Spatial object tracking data
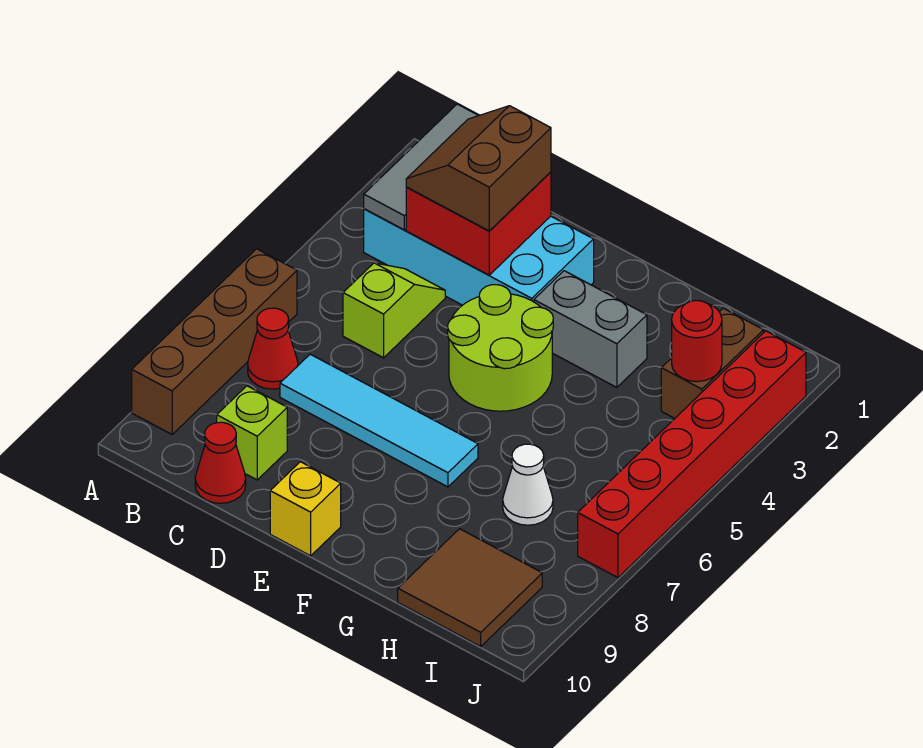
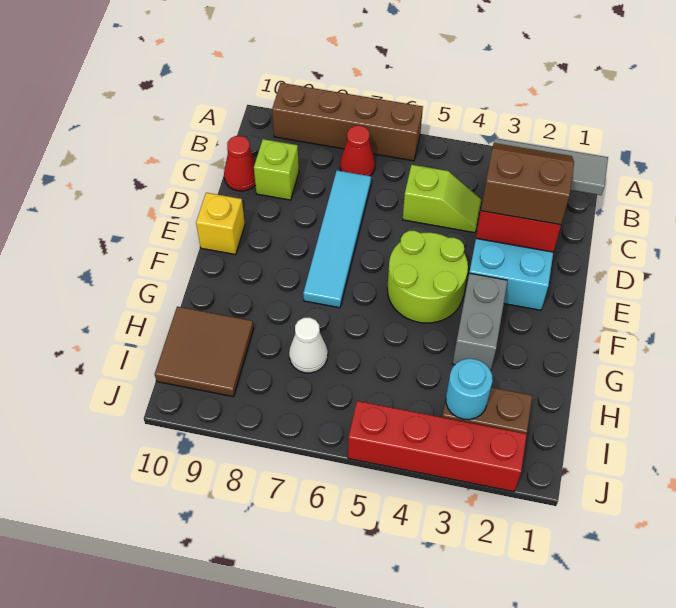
red round brick I3 level 2 -> cyan round brick I3 level 2
red brick J2:J7 level 1 -> red brick J2:J5 level 1

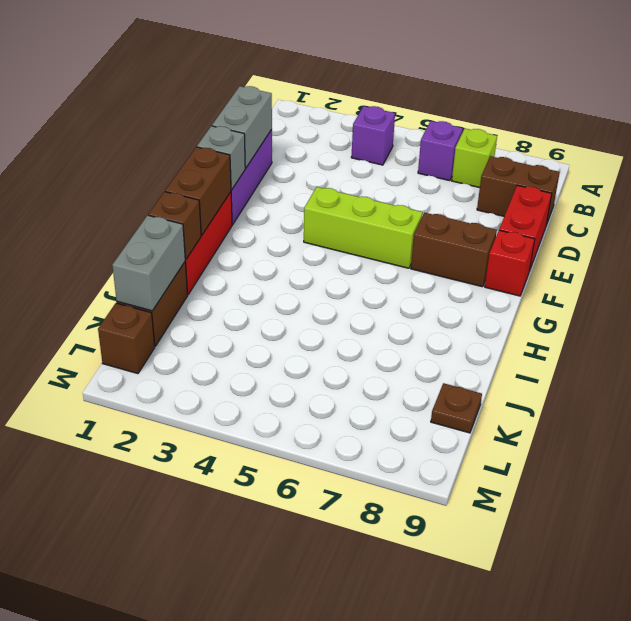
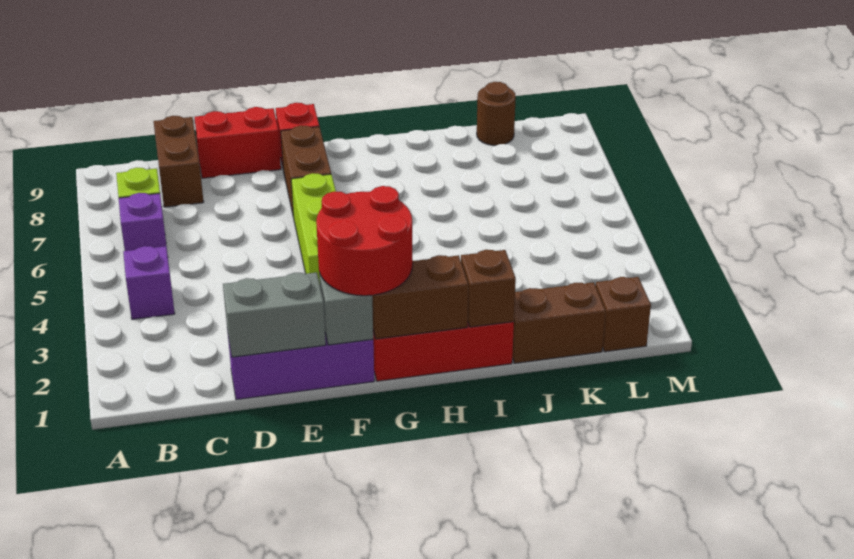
none -> red round brick F1:G2 level 3
grey brick J1:K1 level 2 -> none
brown plate K9 level 1 -> brown round brick K9 level 1

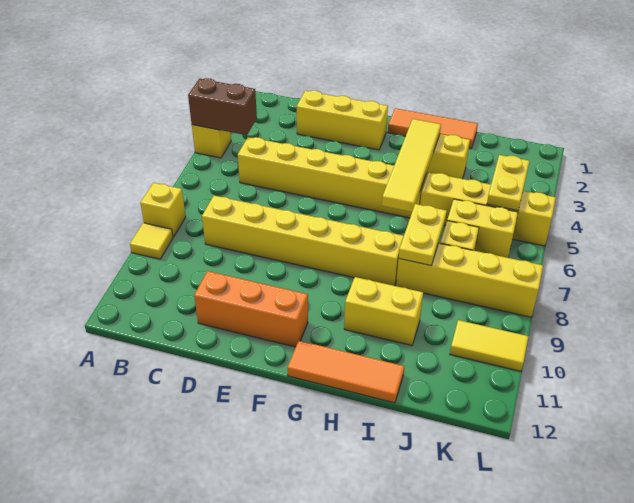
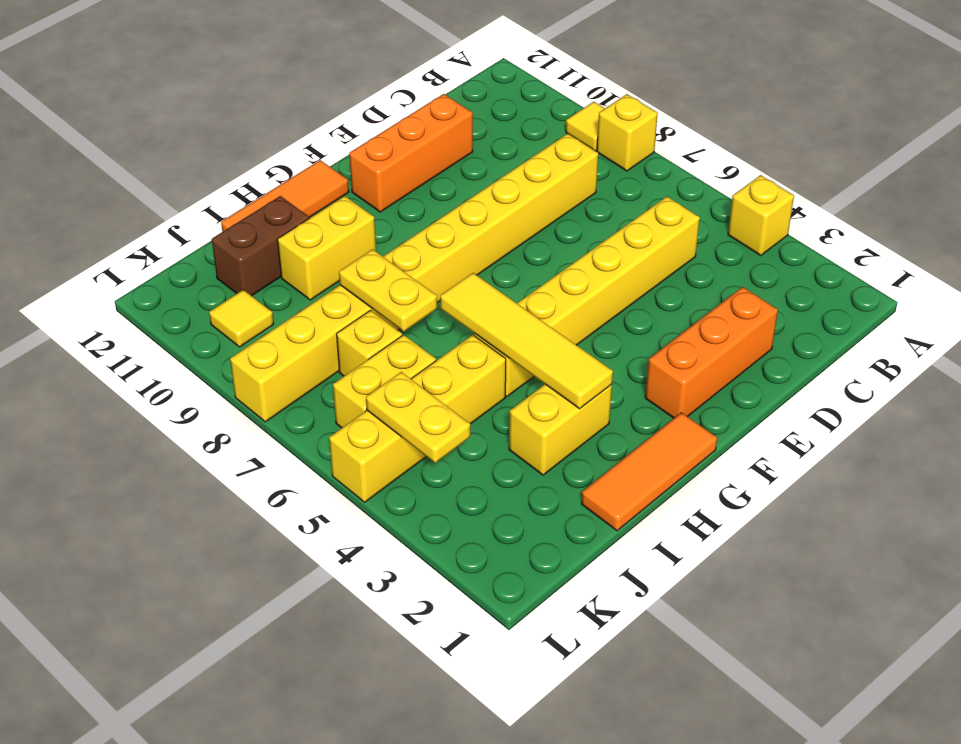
brown brick A4:B4 level 2 -> brown brick I11:J11 level 1
yellow brick D2:F2 level 1 -> orange brick D2:F2 level 1
yellow tile K10:L10 level 1 -> yellow tile K10 level 1

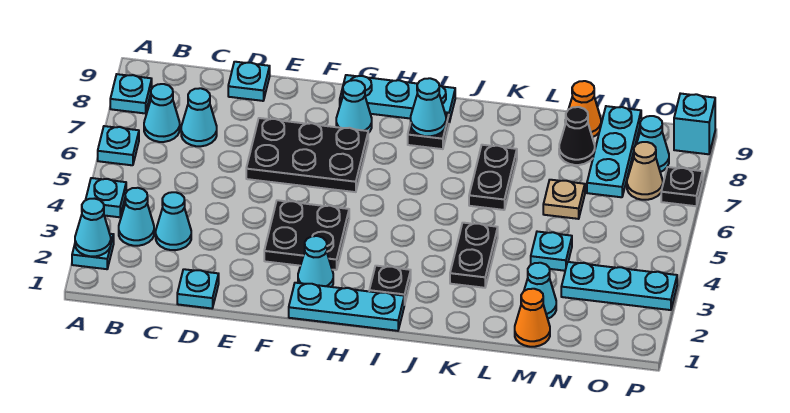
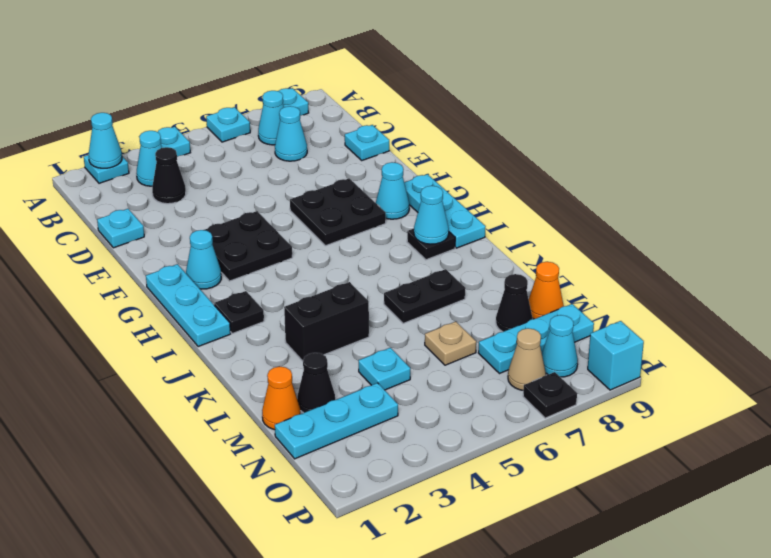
cyan cone C3 level 1 -> black cone C3 level 1
black plate E6:G7 level 1 -> black plate F6:G7 level 1
black plate K3:K4 level 1 -> black brick K3:K4 level 1
cyan cone M2 level 1 -> black cone M2 level 1
cyan plate N3:P3 level 1 -> cyan plate N1:N3 level 1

● **Exercise**
Please retype the data exactly. The pictures do not go in.

● **Your response**
red round brick I3 level 2 -> cyan round brick I3 level 2
red brick J2:J7 level 1 -> red brick J2:J5 level 1

none -> red round brick F1:G2 level 3
grey brick J1:K1 level 2 -> none
brown plate K9 level 1 -> brown round brick K9 level 1

brown brick A4:B4 level 2 -> brown brick I11:J11 level 1
yellow brick D2:F2 level 1 -> orange brick D2:F2 level 1
yellow tile K10:L10 level 1 -> yellow tile K10 level 1

cyan cone C3 level 1 -> black cone C3 level 1
black plate E6:G7 level 1 -> black plate F6:G7 level 1
black plate K3:K4 level 1 -> black brick K3:K4 level 1
cyan cone M2 level 1 -> black cone M2 level 1
cyan plate N3:P3 level 1 -> cyan plate N1:N3 level 1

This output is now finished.